Entries supplied:
++++++

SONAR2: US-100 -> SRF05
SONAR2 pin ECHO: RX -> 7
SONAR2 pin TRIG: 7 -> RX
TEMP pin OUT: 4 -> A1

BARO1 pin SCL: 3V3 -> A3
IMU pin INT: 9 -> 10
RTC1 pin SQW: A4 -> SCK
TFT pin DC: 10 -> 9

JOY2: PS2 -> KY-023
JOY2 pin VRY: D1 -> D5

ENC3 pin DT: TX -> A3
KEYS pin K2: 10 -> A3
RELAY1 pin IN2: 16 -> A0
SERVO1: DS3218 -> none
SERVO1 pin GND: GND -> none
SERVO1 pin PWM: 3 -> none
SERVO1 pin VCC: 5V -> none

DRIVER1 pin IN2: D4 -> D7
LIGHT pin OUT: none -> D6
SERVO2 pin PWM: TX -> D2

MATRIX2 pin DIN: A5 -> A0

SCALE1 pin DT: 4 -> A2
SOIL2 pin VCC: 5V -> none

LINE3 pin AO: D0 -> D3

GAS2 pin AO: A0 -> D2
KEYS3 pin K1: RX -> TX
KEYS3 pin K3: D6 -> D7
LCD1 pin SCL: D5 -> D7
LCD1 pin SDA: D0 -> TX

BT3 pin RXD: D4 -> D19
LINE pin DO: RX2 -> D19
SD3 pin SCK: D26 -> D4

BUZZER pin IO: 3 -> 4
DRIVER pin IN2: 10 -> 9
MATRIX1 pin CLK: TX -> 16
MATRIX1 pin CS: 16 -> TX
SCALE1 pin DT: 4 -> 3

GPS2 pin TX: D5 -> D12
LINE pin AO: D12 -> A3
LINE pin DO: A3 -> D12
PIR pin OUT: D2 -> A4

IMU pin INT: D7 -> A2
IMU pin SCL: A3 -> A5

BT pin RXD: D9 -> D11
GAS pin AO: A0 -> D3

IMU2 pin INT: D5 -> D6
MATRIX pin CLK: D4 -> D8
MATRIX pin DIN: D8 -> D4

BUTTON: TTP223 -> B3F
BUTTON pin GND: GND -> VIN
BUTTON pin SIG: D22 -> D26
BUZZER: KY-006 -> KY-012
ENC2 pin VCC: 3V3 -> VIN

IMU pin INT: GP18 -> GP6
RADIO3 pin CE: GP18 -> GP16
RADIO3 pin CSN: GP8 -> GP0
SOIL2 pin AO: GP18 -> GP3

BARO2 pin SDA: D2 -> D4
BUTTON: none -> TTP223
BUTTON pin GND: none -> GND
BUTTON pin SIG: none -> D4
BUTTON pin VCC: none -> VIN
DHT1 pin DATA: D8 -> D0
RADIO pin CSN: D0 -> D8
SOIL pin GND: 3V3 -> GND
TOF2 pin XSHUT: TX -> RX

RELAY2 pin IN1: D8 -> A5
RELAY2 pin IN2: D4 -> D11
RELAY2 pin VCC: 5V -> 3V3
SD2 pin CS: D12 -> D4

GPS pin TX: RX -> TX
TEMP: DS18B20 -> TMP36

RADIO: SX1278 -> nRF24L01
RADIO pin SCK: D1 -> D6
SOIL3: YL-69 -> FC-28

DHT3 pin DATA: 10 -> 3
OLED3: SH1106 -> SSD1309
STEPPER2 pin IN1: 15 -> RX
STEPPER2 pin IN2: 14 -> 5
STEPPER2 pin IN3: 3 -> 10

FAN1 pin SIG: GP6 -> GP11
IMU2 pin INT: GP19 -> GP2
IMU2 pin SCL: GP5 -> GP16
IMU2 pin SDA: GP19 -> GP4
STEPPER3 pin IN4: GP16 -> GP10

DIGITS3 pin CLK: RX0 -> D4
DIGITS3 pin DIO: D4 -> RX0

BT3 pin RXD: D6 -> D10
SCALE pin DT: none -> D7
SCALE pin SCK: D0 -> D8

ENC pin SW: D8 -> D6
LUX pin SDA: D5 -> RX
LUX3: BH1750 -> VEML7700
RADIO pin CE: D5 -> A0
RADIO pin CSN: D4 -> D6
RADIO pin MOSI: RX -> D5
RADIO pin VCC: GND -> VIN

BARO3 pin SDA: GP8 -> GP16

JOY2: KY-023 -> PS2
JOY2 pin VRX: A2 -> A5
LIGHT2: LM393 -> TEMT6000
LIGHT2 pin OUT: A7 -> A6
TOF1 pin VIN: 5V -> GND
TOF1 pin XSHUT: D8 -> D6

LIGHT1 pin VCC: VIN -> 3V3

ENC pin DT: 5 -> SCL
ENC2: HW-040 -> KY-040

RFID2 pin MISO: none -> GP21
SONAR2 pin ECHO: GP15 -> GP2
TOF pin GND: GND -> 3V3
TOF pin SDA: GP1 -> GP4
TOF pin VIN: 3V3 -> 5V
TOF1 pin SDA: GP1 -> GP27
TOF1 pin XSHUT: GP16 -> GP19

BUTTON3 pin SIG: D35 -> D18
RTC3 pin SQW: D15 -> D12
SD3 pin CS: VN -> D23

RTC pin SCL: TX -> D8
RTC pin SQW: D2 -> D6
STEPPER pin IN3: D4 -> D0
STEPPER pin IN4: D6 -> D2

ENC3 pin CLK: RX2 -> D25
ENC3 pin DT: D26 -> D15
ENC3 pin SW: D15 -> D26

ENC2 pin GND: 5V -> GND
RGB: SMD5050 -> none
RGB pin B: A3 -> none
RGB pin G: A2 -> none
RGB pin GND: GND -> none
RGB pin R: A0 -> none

++++++

Task to complete: Beginning at the line above with "BUZZER pin IO: 3 -> 4" and finishing at the line with "BUTTON pin VCC: none -> VIN", return each line exactly and return nothing else.

Finished exercise:
BUZZER pin IO: 3 -> 4
DRIVER pin IN2: 10 -> 9
MATRIX1 pin CLK: TX -> 16
MATRIX1 pin CS: 16 -> TX
SCALE1 pin DT: 4 -> 3

GPS2 pin TX: D5 -> D12
LINE pin AO: D12 -> A3
LINE pin DO: A3 -> D12
PIR pin OUT: D2 -> A4

IMU pin INT: D7 -> A2
IMU pin SCL: A3 -> A5

BT pin RXD: D9 -> D11
GAS pin AO: A0 -> D3

IMU2 pin INT: D5 -> D6
MATRIX pin CLK: D4 -> D8
MATRIX pin DIN: D8 -> D4

BUTTON: TTP223 -> B3F
BUTTON pin GND: GND -> VIN
BUTTON pin SIG: D22 -> D26
BUZZER: KY-006 -> KY-012
ENC2 pin VCC: 3V3 -> VIN

IMU pin INT: GP18 -> GP6
RADIO3 pin CE: GP18 -> GP16
RADIO3 pin CSN: GP8 -> GP0
SOIL2 pin AO: GP18 -> GP3

BARO2 pin SDA: D2 -> D4
BUTTON: none -> TTP223
BUTTON pin GND: none -> GND
BUTTON pin SIG: none -> D4
BUTTON pin VCC: none -> VIN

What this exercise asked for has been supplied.